- Exercise description: For each line of the listing below that contains the string "TRIG", copy the line.

[Start of section]

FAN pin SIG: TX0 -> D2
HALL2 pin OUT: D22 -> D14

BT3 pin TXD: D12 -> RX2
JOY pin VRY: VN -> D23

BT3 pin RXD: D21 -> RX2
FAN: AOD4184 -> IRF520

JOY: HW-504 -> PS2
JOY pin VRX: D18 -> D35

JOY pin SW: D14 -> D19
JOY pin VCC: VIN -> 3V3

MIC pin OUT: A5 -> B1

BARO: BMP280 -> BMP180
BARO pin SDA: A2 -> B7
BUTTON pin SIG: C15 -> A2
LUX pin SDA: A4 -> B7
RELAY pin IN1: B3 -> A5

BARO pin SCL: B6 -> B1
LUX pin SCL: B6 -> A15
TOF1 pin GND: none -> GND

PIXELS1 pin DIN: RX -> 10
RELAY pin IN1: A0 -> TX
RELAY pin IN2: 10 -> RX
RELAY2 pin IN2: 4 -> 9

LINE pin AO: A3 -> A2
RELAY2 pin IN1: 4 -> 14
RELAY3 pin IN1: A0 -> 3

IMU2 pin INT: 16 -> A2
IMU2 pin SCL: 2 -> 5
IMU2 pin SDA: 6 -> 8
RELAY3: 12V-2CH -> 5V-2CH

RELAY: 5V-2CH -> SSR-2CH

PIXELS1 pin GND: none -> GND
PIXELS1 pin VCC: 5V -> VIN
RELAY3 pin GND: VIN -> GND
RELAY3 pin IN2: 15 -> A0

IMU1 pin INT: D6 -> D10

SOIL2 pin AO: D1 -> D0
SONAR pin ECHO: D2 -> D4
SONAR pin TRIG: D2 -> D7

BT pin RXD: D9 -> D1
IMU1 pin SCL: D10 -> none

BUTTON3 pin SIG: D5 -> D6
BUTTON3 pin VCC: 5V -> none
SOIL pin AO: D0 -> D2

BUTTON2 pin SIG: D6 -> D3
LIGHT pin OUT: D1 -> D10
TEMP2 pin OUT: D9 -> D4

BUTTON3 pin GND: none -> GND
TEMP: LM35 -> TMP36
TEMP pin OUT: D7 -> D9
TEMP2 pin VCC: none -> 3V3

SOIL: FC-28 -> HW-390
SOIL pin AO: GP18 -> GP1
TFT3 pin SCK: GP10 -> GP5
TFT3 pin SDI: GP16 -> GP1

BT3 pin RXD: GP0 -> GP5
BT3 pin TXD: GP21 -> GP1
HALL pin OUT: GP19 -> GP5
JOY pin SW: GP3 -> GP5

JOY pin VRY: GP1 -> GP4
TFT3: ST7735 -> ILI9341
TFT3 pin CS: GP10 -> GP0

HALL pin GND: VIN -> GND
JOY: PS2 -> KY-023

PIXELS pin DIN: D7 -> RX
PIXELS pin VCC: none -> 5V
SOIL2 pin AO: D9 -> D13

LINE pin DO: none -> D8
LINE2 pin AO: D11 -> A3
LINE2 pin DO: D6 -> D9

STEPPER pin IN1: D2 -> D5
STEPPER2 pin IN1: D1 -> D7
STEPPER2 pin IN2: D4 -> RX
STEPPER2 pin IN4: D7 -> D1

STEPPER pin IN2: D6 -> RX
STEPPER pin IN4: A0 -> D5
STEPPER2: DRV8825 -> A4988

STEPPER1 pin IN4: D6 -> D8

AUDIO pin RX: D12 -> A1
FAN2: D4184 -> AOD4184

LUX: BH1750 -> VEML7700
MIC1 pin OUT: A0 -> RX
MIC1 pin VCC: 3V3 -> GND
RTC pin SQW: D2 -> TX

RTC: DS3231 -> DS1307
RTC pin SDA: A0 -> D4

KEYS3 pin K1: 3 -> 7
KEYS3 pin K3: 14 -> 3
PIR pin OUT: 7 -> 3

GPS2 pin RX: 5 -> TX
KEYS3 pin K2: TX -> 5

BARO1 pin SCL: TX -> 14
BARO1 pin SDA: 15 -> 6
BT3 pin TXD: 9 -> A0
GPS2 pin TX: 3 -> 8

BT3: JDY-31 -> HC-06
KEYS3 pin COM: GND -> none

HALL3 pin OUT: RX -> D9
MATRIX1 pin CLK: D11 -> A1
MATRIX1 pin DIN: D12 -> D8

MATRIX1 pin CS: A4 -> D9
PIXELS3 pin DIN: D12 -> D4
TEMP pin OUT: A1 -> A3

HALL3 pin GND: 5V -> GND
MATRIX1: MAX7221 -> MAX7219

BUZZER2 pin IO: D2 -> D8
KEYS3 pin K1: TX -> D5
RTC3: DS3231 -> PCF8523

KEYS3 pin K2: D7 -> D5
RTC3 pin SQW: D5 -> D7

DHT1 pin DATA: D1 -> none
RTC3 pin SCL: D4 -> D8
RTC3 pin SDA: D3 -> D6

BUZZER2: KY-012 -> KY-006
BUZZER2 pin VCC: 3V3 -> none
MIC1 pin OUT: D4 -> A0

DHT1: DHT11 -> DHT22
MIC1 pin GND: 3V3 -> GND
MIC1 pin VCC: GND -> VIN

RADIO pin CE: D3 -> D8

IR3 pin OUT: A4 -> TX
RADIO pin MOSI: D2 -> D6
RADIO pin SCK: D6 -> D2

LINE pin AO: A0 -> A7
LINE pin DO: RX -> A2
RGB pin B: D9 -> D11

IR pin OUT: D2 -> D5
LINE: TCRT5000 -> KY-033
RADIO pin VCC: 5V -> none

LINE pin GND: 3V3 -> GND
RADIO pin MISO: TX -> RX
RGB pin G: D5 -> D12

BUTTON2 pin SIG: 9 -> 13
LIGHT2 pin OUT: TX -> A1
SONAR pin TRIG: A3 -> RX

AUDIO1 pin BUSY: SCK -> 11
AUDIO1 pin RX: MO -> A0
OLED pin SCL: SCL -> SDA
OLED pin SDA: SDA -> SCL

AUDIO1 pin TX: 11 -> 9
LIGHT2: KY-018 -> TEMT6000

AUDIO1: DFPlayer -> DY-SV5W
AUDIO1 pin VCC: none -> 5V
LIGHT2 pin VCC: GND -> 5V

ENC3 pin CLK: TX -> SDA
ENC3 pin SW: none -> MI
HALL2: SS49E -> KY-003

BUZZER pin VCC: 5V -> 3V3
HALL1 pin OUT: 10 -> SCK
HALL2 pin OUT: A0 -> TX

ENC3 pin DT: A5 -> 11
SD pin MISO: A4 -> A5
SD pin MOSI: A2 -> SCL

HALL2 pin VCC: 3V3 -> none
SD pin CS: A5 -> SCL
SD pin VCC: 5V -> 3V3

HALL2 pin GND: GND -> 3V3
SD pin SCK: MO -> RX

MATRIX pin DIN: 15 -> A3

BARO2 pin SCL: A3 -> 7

[End of section]

- Written response:
SONAR pin TRIG: D2 -> D7
SONAR pin TRIG: A3 -> RX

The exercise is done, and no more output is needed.